** Problem statement **
All entries are to be transcribed verbatim, but images are not carried over.

** Supplied information **
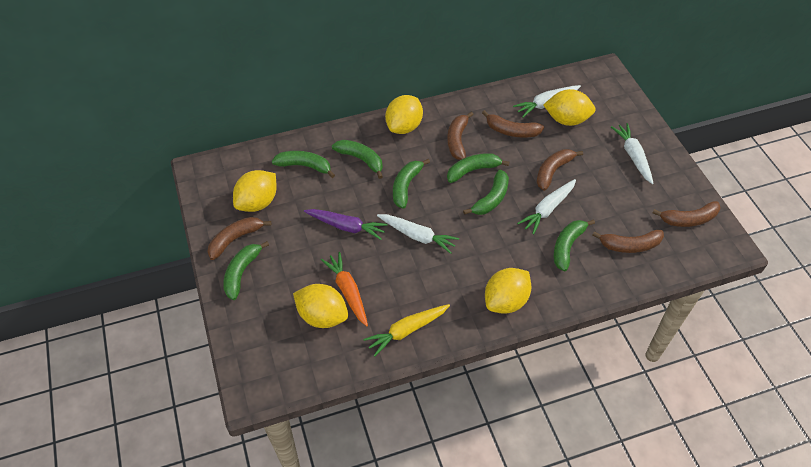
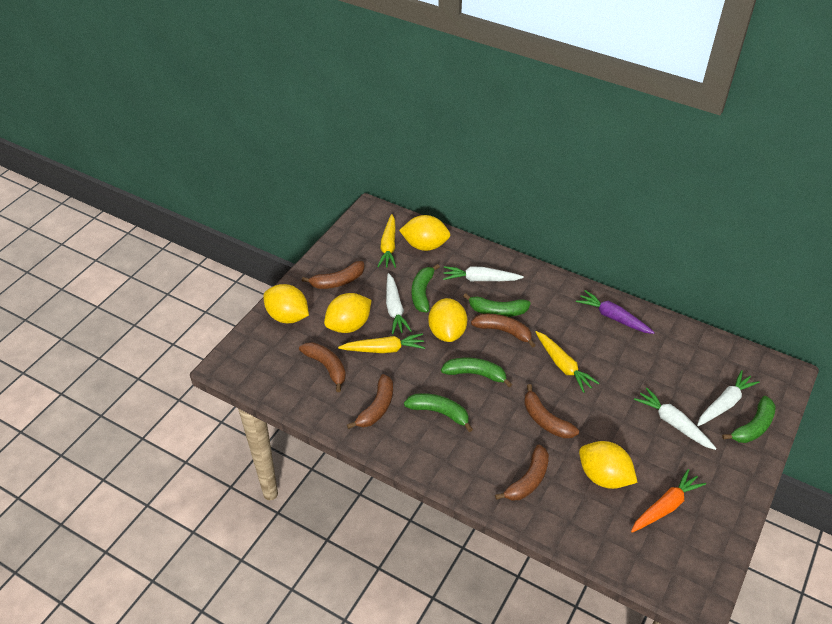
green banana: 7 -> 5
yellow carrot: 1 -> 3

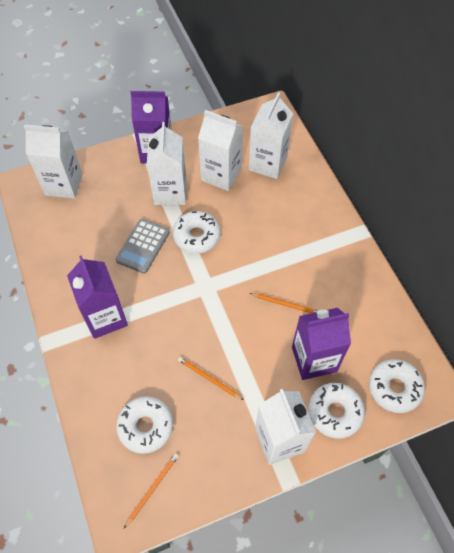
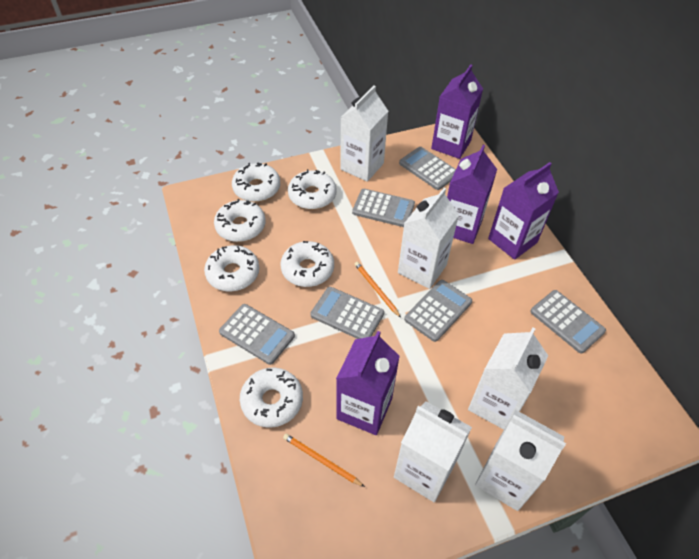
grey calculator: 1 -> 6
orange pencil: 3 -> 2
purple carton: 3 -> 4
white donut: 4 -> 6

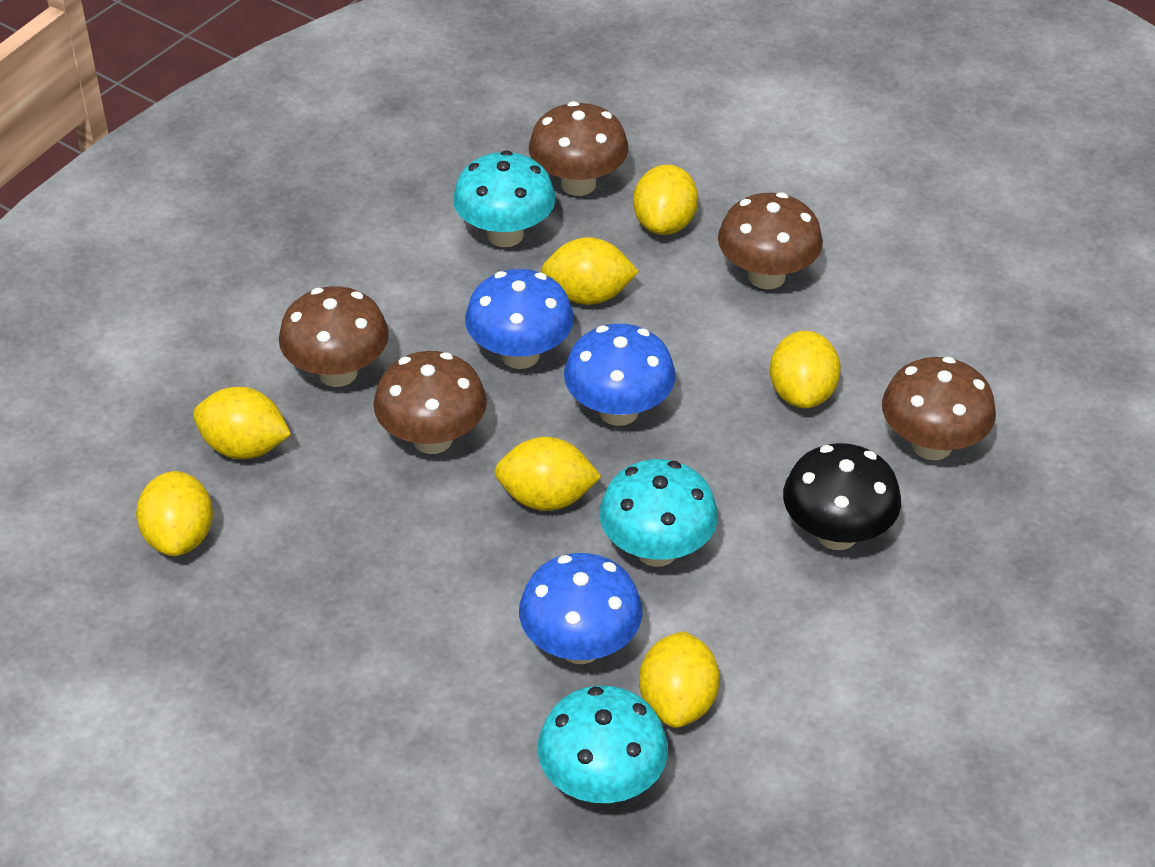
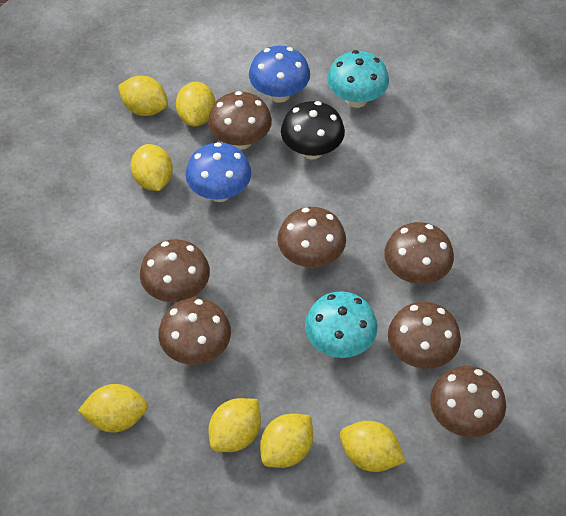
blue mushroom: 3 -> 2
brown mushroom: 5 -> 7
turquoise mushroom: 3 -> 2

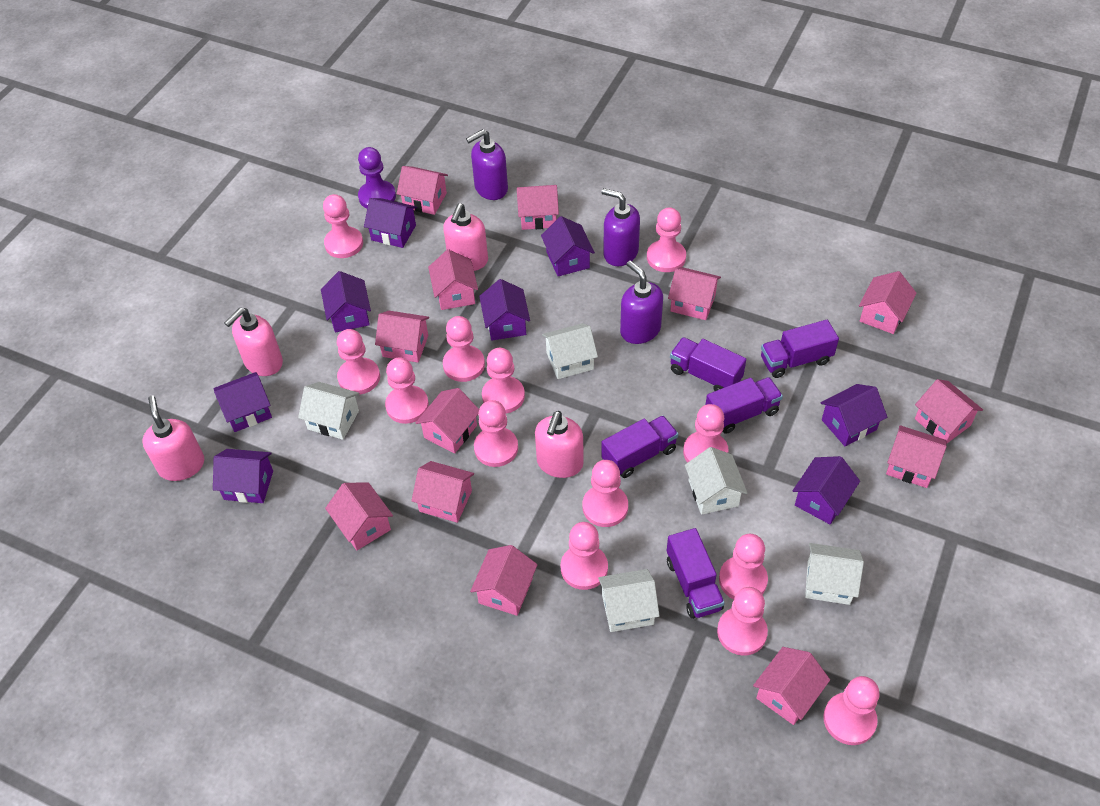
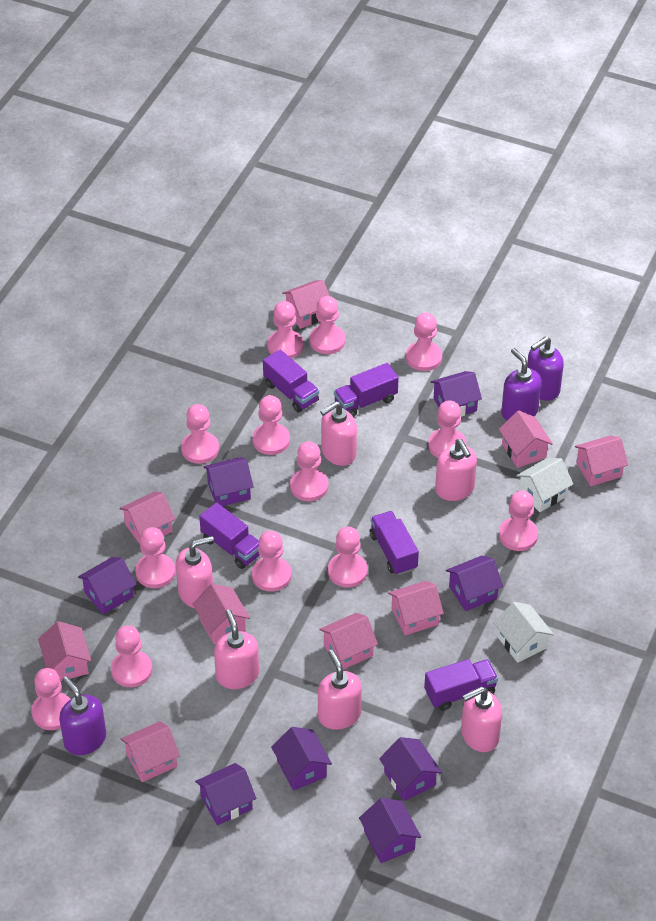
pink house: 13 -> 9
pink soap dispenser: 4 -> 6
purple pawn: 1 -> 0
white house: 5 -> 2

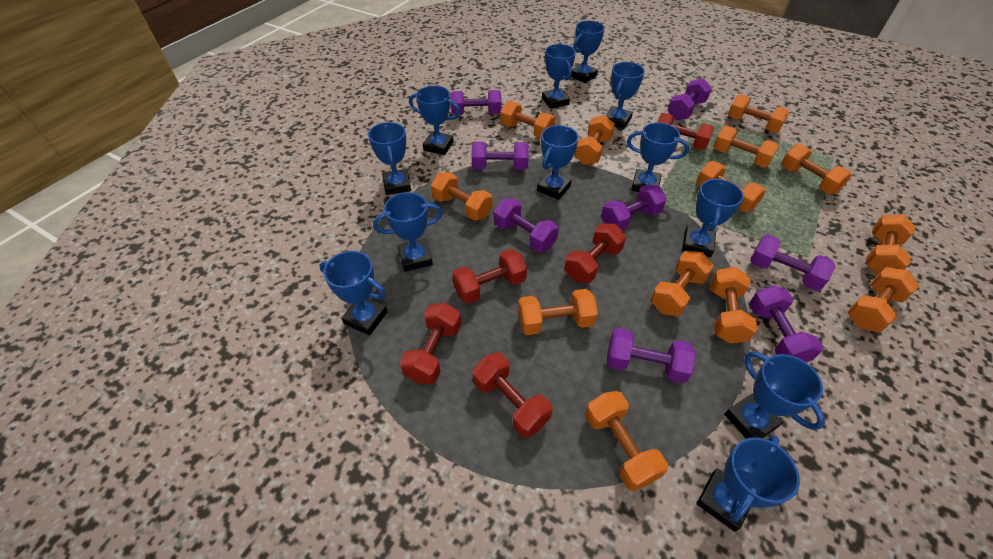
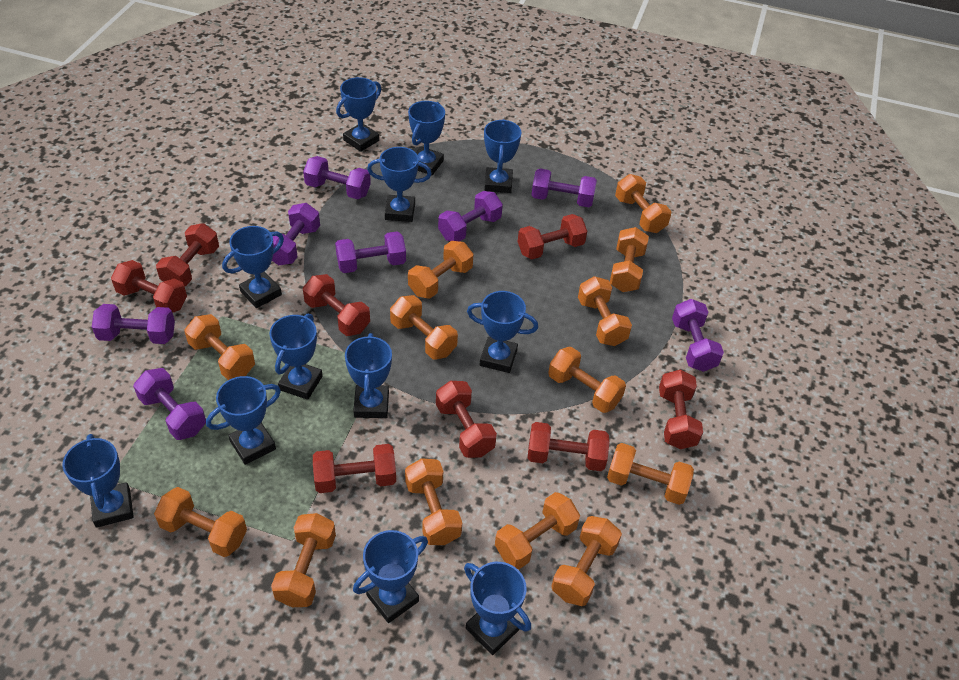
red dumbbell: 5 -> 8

** Result for this task **
green banana: 7 -> 5
yellow carrot: 1 -> 3

grey calculator: 1 -> 6
orange pencil: 3 -> 2
purple carton: 3 -> 4
white donut: 4 -> 6

blue mushroom: 3 -> 2
brown mushroom: 5 -> 7
turquoise mushroom: 3 -> 2

pink house: 13 -> 9
pink soap dispenser: 4 -> 6
purple pawn: 1 -> 0
white house: 5 -> 2

red dumbbell: 5 -> 8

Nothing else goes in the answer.